Activity: Transcribe, verbatim, every line from the start of the entries through the line that contains "RTC2 pin SQW: 10 -> 2"; include both boundary lines and omit all others.

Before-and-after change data
**********

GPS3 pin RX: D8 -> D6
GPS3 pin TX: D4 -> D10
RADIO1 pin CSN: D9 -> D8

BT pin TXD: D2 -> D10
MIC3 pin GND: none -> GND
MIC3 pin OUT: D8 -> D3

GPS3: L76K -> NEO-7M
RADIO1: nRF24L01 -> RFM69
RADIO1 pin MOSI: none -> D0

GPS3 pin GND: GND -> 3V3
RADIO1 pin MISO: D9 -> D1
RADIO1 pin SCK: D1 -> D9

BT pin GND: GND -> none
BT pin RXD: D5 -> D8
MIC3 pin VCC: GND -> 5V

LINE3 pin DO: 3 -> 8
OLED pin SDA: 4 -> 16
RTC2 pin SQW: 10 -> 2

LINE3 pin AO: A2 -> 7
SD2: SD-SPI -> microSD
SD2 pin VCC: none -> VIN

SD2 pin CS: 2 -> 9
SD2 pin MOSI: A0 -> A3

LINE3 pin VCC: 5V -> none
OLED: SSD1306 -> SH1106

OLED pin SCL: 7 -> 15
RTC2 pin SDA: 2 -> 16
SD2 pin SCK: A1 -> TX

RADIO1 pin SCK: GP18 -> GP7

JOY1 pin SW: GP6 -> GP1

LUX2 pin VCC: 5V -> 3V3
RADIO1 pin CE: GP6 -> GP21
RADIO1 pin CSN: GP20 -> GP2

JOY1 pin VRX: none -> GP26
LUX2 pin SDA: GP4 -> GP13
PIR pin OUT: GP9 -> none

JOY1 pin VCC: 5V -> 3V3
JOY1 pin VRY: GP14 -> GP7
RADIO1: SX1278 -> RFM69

**********

Exercise answer:
GPS3 pin RX: D8 -> D6
GPS3 pin TX: D4 -> D10
RADIO1 pin CSN: D9 -> D8

BT pin TXD: D2 -> D10
MIC3 pin GND: none -> GND
MIC3 pin OUT: D8 -> D3

GPS3: L76K -> NEO-7M
RADIO1: nRF24L01 -> RFM69
RADIO1 pin MOSI: none -> D0

GPS3 pin GND: GND -> 3V3
RADIO1 pin MISO: D9 -> D1
RADIO1 pin SCK: D1 -> D9

BT pin GND: GND -> none
BT pin RXD: D5 -> D8
MIC3 pin VCC: GND -> 5V

LINE3 pin DO: 3 -> 8
OLED pin SDA: 4 -> 16
RTC2 pin SQW: 10 -> 2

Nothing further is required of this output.